::: TASK MATERIAL
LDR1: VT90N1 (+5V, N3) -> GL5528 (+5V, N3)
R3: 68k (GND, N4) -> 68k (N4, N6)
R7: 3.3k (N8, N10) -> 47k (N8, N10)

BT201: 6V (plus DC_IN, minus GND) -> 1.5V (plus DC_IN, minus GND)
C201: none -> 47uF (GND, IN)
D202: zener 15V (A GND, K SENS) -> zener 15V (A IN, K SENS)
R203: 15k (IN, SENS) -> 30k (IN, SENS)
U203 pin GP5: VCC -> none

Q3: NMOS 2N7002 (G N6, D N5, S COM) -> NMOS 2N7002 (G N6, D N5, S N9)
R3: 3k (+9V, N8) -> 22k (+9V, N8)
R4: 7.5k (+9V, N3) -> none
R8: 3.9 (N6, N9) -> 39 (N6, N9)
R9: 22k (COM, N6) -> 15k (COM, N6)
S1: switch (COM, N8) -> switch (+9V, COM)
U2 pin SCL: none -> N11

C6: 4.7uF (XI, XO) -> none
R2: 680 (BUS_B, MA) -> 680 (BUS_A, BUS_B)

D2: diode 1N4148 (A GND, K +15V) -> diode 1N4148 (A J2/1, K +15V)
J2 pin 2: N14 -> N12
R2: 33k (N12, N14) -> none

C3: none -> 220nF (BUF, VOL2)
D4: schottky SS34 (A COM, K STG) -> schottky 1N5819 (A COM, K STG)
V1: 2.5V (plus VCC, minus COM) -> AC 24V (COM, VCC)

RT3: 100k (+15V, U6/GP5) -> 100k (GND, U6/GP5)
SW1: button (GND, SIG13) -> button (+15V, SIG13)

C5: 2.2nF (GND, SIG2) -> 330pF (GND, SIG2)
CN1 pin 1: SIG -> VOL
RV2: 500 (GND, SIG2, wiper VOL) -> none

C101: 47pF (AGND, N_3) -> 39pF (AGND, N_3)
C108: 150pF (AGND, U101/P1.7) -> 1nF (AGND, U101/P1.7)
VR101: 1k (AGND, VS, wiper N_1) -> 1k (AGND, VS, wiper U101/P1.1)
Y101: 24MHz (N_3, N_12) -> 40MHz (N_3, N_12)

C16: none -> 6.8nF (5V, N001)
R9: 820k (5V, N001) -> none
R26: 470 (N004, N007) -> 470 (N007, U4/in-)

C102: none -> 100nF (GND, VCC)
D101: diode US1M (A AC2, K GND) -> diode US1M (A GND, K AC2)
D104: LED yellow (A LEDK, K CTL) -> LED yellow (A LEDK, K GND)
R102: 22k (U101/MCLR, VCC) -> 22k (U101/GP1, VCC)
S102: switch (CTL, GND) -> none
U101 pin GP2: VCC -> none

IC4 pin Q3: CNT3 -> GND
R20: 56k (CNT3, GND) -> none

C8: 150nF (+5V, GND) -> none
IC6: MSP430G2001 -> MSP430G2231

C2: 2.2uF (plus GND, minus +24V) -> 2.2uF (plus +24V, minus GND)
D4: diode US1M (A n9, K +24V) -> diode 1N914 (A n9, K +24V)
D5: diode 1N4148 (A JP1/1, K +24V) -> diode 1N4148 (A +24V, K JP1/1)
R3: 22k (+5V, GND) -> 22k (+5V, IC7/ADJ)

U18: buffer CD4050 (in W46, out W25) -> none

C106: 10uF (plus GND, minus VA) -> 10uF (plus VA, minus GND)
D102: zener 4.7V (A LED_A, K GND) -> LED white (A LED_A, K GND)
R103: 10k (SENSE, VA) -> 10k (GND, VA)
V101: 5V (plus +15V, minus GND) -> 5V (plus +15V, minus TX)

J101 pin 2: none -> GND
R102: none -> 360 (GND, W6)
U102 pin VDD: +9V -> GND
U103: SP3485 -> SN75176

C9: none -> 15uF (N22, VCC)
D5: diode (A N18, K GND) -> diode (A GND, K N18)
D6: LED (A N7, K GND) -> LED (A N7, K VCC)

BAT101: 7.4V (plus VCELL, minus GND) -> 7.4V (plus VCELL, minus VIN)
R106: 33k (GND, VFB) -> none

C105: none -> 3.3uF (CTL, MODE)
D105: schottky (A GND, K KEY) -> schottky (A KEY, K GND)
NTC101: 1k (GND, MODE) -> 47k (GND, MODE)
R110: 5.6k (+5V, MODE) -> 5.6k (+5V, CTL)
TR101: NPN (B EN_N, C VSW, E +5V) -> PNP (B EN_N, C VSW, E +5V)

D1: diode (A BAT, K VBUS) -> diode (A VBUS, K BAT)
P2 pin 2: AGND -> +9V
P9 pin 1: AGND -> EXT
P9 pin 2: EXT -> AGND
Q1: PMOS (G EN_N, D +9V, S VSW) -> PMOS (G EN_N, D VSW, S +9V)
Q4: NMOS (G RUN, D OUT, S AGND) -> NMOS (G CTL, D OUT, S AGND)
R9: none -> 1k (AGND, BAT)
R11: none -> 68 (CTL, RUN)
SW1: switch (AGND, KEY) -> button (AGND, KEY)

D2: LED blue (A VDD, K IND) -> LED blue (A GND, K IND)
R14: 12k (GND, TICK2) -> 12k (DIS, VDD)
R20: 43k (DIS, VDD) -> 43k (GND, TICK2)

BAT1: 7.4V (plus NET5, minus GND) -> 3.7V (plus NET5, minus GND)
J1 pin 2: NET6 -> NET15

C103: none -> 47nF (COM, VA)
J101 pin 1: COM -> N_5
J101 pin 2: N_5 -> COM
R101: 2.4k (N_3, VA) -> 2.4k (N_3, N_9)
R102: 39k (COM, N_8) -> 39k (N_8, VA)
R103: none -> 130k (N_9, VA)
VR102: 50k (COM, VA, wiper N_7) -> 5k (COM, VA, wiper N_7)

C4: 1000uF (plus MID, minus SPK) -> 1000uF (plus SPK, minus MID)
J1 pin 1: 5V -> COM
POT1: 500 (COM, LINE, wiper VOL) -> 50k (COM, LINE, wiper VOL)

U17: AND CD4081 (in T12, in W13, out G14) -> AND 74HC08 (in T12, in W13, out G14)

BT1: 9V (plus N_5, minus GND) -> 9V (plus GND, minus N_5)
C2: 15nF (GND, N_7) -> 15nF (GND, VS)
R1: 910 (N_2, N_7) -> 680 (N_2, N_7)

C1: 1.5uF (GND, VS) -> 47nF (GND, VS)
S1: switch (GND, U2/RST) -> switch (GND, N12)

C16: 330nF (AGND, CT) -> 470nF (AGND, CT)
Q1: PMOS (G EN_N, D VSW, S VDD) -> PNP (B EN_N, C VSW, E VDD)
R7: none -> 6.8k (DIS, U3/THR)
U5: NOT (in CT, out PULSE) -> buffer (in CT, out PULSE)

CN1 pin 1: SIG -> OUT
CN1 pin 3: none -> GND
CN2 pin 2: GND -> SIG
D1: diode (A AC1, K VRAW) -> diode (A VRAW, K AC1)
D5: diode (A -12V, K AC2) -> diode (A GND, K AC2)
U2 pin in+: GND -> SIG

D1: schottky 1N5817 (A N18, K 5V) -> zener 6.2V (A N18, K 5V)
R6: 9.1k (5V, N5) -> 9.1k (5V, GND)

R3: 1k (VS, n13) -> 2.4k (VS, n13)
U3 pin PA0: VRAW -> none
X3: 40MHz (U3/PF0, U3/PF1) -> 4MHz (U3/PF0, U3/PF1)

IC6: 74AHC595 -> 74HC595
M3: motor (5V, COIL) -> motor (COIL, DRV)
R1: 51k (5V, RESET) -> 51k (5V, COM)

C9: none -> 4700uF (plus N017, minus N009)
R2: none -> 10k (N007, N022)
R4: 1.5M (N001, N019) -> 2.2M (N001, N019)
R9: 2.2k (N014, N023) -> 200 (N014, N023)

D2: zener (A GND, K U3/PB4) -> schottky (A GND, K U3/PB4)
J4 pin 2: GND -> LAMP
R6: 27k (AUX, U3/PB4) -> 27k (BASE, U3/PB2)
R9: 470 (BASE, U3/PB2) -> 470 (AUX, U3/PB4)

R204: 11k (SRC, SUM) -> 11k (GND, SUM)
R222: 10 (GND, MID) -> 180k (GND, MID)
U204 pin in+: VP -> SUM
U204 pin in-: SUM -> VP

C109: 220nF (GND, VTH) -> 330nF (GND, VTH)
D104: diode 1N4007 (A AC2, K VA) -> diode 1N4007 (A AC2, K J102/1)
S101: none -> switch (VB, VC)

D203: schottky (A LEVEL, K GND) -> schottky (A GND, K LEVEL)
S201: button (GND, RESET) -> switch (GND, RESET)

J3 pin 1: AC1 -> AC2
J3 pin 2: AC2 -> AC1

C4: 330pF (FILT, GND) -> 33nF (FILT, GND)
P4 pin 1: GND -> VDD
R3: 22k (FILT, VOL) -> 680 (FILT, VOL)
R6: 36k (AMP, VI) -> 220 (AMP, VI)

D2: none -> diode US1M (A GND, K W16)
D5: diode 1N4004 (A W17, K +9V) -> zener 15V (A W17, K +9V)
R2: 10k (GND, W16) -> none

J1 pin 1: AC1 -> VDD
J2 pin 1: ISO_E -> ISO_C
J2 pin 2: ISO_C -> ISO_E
::::::
What you give back should be exactly the lines of the data above from the line with "RT3: 100k (+15V, U6/GP5)" through the line with "Q4: NMOS (G", both of those included, and nothing more.

RESULT OF THIS EXERCISE:
RT3: 100k (+15V, U6/GP5) -> 100k (GND, U6/GP5)
SW1: button (GND, SIG13) -> button (+15V, SIG13)

C5: 2.2nF (GND, SIG2) -> 330pF (GND, SIG2)
CN1 pin 1: SIG -> VOL
RV2: 500 (GND, SIG2, wiper VOL) -> none

C101: 47pF (AGND, N_3) -> 39pF (AGND, N_3)
C108: 150pF (AGND, U101/P1.7) -> 1nF (AGND, U101/P1.7)
VR101: 1k (AGND, VS, wiper N_1) -> 1k (AGND, VS, wiper U101/P1.1)
Y101: 24MHz (N_3, N_12) -> 40MHz (N_3, N_12)

C16: none -> 6.8nF (5V, N001)
R9: 820k (5V, N001) -> none
R26: 470 (N004, N007) -> 470 (N007, U4/in-)

C102: none -> 100nF (GND, VCC)
D101: diode US1M (A AC2, K GND) -> diode US1M (A GND, K AC2)
D104: LED yellow (A LEDK, K CTL) -> LED yellow (A LEDK, K GND)
R102: 22k (U101/MCLR, VCC) -> 22k (U101/GP1, VCC)
S102: switch (CTL, GND) -> none
U101 pin GP2: VCC -> none

IC4 pin Q3: CNT3 -> GND
R20: 56k (CNT3, GND) -> none

C8: 150nF (+5V, GND) -> none
IC6: MSP430G2001 -> MSP430G2231

C2: 2.2uF (plus GND, minus +24V) -> 2.2uF (plus +24V, minus GND)
D4: diode US1M (A n9, K +24V) -> diode 1N914 (A n9, K +24V)
D5: diode 1N4148 (A JP1/1, K +24V) -> diode 1N4148 (A +24V, K JP1/1)
R3: 22k (+5V, GND) -> 22k (+5V, IC7/ADJ)

U18: buffer CD4050 (in W46, out W25) -> none

C106: 10uF (plus GND, minus VA) -> 10uF (plus VA, minus GND)
D102: zener 4.7V (A LED_A, K GND) -> LED white (A LED_A, K GND)
R103: 10k (SENSE, VA) -> 10k (GND, VA)
V101: 5V (plus +15V, minus GND) -> 5V (plus +15V, minus TX)

J101 pin 2: none -> GND
R102: none -> 360 (GND, W6)
U102 pin VDD: +9V -> GND
U103: SP3485 -> SN75176

C9: none -> 15uF (N22, VCC)
D5: diode (A N18, K GND) -> diode (A GND, K N18)
D6: LED (A N7, K GND) -> LED (A N7, K VCC)

BAT101: 7.4V (plus VCELL, minus GND) -> 7.4V (plus VCELL, minus VIN)
R106: 33k (GND, VFB) -> none

C105: none -> 3.3uF (CTL, MODE)
D105: schottky (A GND, K KEY) -> schottky (A KEY, K GND)
NTC101: 1k (GND, MODE) -> 47k (GND, MODE)
R110: 5.6k (+5V, MODE) -> 5.6k (+5V, CTL)
TR101: NPN (B EN_N, C VSW, E +5V) -> PNP (B EN_N, C VSW, E +5V)

D1: diode (A BAT, K VBUS) -> diode (A VBUS, K BAT)
P2 pin 2: AGND -> +9V
P9 pin 1: AGND -> EXT
P9 pin 2: EXT -> AGND
Q1: PMOS (G EN_N, D +9V, S VSW) -> PMOS (G EN_N, D VSW, S +9V)
Q4: NMOS (G RUN, D OUT, S AGND) -> NMOS (G CTL, D OUT, S AGND)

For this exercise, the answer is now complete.